Data excerpts:
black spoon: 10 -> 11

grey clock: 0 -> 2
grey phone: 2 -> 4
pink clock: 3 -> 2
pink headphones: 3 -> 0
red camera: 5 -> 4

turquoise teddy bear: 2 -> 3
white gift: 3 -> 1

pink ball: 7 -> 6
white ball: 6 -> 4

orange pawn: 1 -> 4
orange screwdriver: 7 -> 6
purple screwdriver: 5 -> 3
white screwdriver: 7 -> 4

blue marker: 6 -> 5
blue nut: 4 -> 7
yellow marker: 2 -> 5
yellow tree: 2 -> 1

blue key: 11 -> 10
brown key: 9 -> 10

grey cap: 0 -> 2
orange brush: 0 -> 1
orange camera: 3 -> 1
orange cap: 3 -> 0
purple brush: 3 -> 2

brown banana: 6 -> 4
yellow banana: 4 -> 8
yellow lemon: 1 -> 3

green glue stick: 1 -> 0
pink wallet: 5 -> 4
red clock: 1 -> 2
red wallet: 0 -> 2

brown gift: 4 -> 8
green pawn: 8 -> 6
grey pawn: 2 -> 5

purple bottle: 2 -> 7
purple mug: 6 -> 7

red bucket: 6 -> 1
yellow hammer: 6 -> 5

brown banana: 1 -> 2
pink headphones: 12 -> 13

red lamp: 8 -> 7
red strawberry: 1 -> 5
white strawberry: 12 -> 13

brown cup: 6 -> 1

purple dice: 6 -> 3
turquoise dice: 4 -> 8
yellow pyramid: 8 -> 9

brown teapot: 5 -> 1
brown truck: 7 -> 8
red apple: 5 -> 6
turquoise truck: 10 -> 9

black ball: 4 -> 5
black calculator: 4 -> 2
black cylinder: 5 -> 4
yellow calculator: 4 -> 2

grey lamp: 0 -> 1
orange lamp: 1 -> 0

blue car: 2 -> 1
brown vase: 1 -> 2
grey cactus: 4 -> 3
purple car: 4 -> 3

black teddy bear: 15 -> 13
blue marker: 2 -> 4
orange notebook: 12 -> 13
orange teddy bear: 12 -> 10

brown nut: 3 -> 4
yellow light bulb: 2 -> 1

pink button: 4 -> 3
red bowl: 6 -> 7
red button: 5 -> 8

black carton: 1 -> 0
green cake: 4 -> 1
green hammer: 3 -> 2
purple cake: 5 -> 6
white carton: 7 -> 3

Aim of the task: Extract the lines of the preceding material that run from the line with "brown cup: 6 -> 1" through the line with "grey lamp: 0 -> 1", inclusive, reproducing them exactly and adding nothing.

Result of this exercise:
brown cup: 6 -> 1

purple dice: 6 -> 3
turquoise dice: 4 -> 8
yellow pyramid: 8 -> 9

brown teapot: 5 -> 1
brown truck: 7 -> 8
red apple: 5 -> 6
turquoise truck: 10 -> 9

black ball: 4 -> 5
black calculator: 4 -> 2
black cylinder: 5 -> 4
yellow calculator: 4 -> 2

grey lamp: 0 -> 1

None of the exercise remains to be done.